--- START ---
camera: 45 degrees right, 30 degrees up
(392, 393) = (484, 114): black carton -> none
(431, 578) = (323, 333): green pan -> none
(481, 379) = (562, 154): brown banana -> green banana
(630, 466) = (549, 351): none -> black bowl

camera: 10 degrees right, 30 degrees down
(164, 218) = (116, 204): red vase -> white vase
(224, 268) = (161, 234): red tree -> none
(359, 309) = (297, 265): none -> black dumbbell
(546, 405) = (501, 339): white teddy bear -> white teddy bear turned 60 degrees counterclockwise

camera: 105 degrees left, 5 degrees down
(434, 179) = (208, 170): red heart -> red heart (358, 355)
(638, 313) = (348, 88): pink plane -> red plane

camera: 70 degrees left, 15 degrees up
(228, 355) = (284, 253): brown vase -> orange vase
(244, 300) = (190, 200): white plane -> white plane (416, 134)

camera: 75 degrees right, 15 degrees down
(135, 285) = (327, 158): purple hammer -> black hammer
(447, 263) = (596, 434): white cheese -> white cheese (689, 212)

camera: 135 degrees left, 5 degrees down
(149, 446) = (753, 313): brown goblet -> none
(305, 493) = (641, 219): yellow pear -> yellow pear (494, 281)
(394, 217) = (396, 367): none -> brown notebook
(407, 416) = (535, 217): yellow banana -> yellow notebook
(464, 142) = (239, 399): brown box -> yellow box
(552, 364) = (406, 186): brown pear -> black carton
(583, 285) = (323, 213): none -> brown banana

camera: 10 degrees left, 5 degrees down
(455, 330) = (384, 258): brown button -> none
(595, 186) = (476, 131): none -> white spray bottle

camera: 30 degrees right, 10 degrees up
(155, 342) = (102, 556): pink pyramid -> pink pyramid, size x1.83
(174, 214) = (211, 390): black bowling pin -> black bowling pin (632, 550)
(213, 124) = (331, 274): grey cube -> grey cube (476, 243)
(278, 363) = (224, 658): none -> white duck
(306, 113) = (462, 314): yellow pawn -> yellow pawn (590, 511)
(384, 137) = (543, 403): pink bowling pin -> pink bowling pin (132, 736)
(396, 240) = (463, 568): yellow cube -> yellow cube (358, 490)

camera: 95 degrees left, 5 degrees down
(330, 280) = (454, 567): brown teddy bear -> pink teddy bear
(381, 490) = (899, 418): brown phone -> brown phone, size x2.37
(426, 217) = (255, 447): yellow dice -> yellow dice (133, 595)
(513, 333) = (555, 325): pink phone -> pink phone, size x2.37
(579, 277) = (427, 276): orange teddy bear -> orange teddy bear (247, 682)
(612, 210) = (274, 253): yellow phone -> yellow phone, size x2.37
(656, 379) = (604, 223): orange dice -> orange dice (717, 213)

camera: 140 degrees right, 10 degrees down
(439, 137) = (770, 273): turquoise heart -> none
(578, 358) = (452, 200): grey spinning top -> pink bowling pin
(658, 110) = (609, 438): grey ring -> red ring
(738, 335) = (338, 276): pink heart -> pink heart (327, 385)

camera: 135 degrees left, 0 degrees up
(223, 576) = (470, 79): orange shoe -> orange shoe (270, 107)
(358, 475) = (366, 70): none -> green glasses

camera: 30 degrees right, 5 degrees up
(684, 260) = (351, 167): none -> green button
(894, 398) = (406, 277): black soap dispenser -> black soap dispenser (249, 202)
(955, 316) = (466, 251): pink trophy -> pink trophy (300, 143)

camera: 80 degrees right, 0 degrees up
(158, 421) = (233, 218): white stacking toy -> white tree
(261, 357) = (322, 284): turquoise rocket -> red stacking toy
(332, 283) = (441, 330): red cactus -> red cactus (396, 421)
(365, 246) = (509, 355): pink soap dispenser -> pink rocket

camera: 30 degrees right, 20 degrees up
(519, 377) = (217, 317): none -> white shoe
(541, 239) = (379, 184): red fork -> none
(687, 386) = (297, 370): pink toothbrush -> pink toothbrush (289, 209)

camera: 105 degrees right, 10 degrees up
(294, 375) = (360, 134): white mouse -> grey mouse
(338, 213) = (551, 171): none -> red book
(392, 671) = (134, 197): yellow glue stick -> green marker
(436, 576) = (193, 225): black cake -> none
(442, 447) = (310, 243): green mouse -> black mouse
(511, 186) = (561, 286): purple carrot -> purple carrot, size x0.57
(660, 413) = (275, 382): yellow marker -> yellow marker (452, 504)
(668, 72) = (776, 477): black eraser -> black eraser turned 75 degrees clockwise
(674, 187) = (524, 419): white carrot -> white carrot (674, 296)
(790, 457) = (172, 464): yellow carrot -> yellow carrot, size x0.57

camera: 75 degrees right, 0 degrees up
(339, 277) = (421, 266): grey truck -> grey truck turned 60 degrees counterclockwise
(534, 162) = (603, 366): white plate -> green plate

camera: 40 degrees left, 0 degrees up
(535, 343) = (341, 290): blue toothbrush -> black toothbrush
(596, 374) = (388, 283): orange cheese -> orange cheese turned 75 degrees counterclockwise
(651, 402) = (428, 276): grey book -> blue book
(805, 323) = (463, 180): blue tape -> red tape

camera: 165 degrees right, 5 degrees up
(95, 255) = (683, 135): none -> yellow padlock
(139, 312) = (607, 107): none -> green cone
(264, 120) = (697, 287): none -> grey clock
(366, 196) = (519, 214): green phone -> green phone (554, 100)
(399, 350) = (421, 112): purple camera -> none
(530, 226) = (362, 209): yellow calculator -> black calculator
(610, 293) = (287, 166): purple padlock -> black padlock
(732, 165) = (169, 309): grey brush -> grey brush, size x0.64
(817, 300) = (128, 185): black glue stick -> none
--- END ---
● **WORK REQUIRED**
Please write out the entries exactly, keeping every line intact.

● **EXERCISE ANSWER**
camera: 45 degrees right, 30 degrees up
(392, 393) = (484, 114): black carton -> none
(431, 578) = (323, 333): green pan -> none
(481, 379) = (562, 154): brown banana -> green banana
(630, 466) = (549, 351): none -> black bowl

camera: 10 degrees right, 30 degrees down
(164, 218) = (116, 204): red vase -> white vase
(224, 268) = (161, 234): red tree -> none
(359, 309) = (297, 265): none -> black dumbbell
(546, 405) = (501, 339): white teddy bear -> white teddy bear turned 60 degrees counterclockwise

camera: 105 degrees left, 5 degrees down
(434, 179) = (208, 170): red heart -> red heart (358, 355)
(638, 313) = (348, 88): pink plane -> red plane

camera: 70 degrees left, 15 degrees up
(228, 355) = (284, 253): brown vase -> orange vase
(244, 300) = (190, 200): white plane -> white plane (416, 134)

camera: 75 degrees right, 15 degrees down
(135, 285) = (327, 158): purple hammer -> black hammer
(447, 263) = (596, 434): white cheese -> white cheese (689, 212)

camera: 135 degrees left, 5 degrees down
(149, 446) = (753, 313): brown goblet -> none
(305, 493) = (641, 219): yellow pear -> yellow pear (494, 281)
(394, 217) = (396, 367): none -> brown notebook
(407, 416) = (535, 217): yellow banana -> yellow notebook
(464, 142) = (239, 399): brown box -> yellow box
(552, 364) = (406, 186): brown pear -> black carton
(583, 285) = (323, 213): none -> brown banana

camera: 10 degrees left, 5 degrees down
(455, 330) = (384, 258): brown button -> none
(595, 186) = (476, 131): none -> white spray bottle

camera: 30 degrees right, 10 degrees up
(155, 342) = (102, 556): pink pyramid -> pink pyramid, size x1.83
(174, 214) = (211, 390): black bowling pin -> black bowling pin (632, 550)
(213, 124) = (331, 274): grey cube -> grey cube (476, 243)
(278, 363) = (224, 658): none -> white duck
(306, 113) = (462, 314): yellow pawn -> yellow pawn (590, 511)
(384, 137) = (543, 403): pink bowling pin -> pink bowling pin (132, 736)
(396, 240) = (463, 568): yellow cube -> yellow cube (358, 490)

camera: 95 degrees left, 5 degrees down
(330, 280) = (454, 567): brown teddy bear -> pink teddy bear
(381, 490) = (899, 418): brown phone -> brown phone, size x2.37
(426, 217) = (255, 447): yellow dice -> yellow dice (133, 595)
(513, 333) = (555, 325): pink phone -> pink phone, size x2.37
(579, 277) = (427, 276): orange teddy bear -> orange teddy bear (247, 682)
(612, 210) = (274, 253): yellow phone -> yellow phone, size x2.37
(656, 379) = (604, 223): orange dice -> orange dice (717, 213)

camera: 140 degrees right, 10 degrees down
(439, 137) = (770, 273): turquoise heart -> none
(578, 358) = (452, 200): grey spinning top -> pink bowling pin
(658, 110) = (609, 438): grey ring -> red ring
(738, 335) = (338, 276): pink heart -> pink heart (327, 385)

camera: 135 degrees left, 0 degrees up
(223, 576) = (470, 79): orange shoe -> orange shoe (270, 107)
(358, 475) = (366, 70): none -> green glasses

camera: 30 degrees right, 5 degrees up
(684, 260) = (351, 167): none -> green button
(894, 398) = (406, 277): black soap dispenser -> black soap dispenser (249, 202)
(955, 316) = (466, 251): pink trophy -> pink trophy (300, 143)

camera: 80 degrees right, 0 degrees up
(158, 421) = (233, 218): white stacking toy -> white tree
(261, 357) = (322, 284): turquoise rocket -> red stacking toy
(332, 283) = (441, 330): red cactus -> red cactus (396, 421)
(365, 246) = (509, 355): pink soap dispenser -> pink rocket

camera: 30 degrees right, 20 degrees up
(519, 377) = (217, 317): none -> white shoe
(541, 239) = (379, 184): red fork -> none
(687, 386) = (297, 370): pink toothbrush -> pink toothbrush (289, 209)

camera: 105 degrees right, 10 degrees up
(294, 375) = (360, 134): white mouse -> grey mouse
(338, 213) = (551, 171): none -> red book
(392, 671) = (134, 197): yellow glue stick -> green marker
(436, 576) = (193, 225): black cake -> none
(442, 447) = (310, 243): green mouse -> black mouse
(511, 186) = (561, 286): purple carrot -> purple carrot, size x0.57
(660, 413) = (275, 382): yellow marker -> yellow marker (452, 504)
(668, 72) = (776, 477): black eraser -> black eraser turned 75 degrees clockwise
(674, 187) = (524, 419): white carrot -> white carrot (674, 296)
(790, 457) = (172, 464): yellow carrot -> yellow carrot, size x0.57

camera: 75 degrees right, 0 degrees up
(339, 277) = (421, 266): grey truck -> grey truck turned 60 degrees counterclockwise
(534, 162) = (603, 366): white plate -> green plate

camera: 40 degrees left, 0 degrees up
(535, 343) = (341, 290): blue toothbrush -> black toothbrush
(596, 374) = (388, 283): orange cheese -> orange cheese turned 75 degrees counterclockwise
(651, 402) = (428, 276): grey book -> blue book
(805, 323) = (463, 180): blue tape -> red tape

camera: 165 degrees right, 5 degrees up
(95, 255) = (683, 135): none -> yellow padlock
(139, 312) = (607, 107): none -> green cone
(264, 120) = (697, 287): none -> grey clock
(366, 196) = (519, 214): green phone -> green phone (554, 100)
(399, 350) = (421, 112): purple camera -> none
(530, 226) = (362, 209): yellow calculator -> black calculator
(610, 293) = (287, 166): purple padlock -> black padlock
(732, 165) = (169, 309): grey brush -> grey brush, size x0.64
(817, 300) = (128, 185): black glue stick -> none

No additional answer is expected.